**WORK ITEM**
Below this line is a set of entries; quote exactly the lines from the line that contains "390,414,541,516 90 degrees clockwise" to the line that contains "451,229,509,290 90 degrees clockwise", both lines included.

Extracted records
# # #
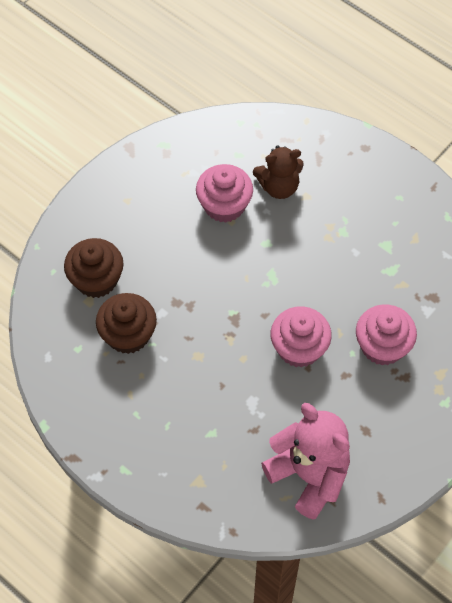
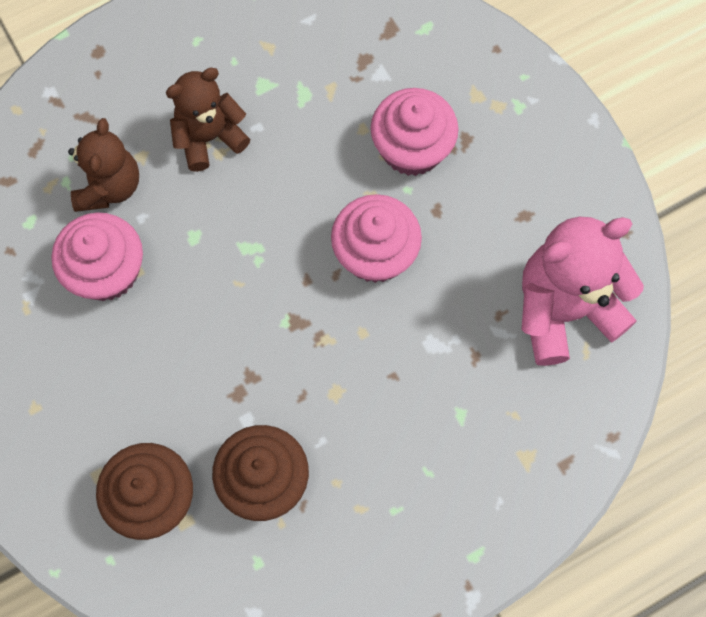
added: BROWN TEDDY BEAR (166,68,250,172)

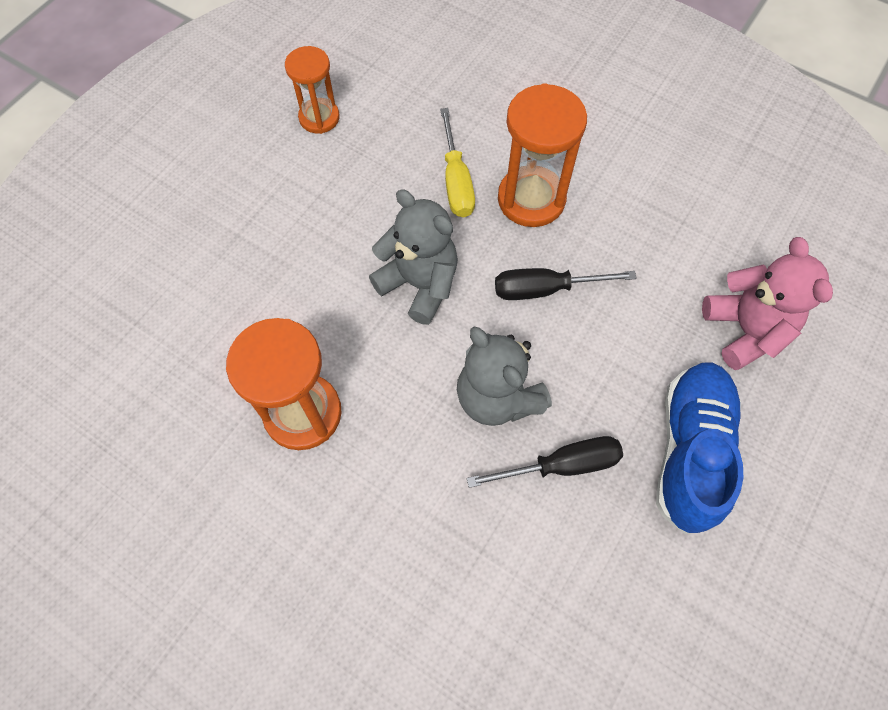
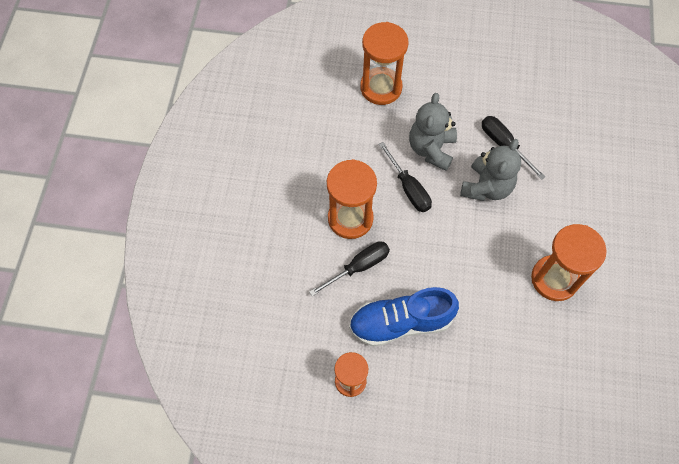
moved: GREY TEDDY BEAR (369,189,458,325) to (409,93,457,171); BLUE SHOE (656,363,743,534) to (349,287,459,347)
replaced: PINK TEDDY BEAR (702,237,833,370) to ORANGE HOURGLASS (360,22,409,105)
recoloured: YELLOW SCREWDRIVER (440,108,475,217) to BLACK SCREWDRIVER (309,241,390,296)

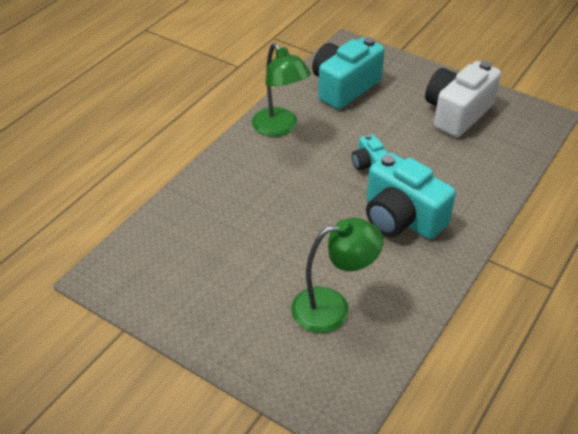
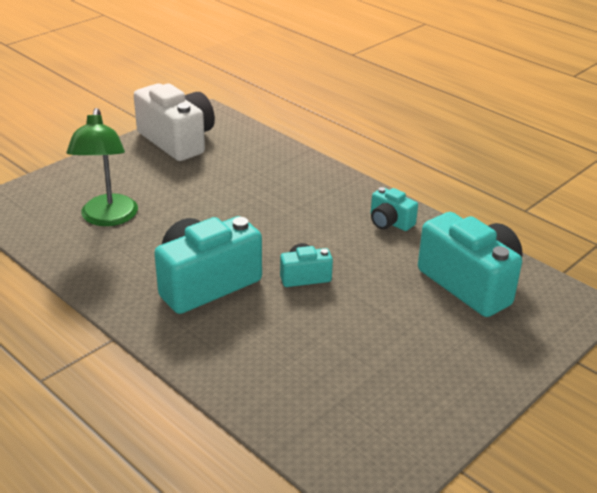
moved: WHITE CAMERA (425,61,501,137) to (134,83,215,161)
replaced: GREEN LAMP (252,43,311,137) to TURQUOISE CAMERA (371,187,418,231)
# # #
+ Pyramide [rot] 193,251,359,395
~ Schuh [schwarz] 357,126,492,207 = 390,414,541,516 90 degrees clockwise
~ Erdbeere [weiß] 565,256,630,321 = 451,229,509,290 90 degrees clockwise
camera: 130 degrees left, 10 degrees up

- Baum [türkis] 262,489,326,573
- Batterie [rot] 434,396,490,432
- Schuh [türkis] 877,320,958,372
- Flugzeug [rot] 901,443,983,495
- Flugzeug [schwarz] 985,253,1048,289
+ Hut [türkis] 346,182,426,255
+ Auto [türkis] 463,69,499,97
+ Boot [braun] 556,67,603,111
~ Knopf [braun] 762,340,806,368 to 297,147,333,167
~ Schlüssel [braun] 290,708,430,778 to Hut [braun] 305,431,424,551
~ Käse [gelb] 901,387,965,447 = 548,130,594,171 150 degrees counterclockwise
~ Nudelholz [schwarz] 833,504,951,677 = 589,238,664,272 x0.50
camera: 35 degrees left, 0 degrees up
# # #
**WORKED SOLUTION**
~ Schuh [schwarz] 357,126,492,207 = 390,414,541,516 90 degrees clockwise
~ Erdbeere [weiß] 565,256,630,321 = 451,229,509,290 90 degrees clockwise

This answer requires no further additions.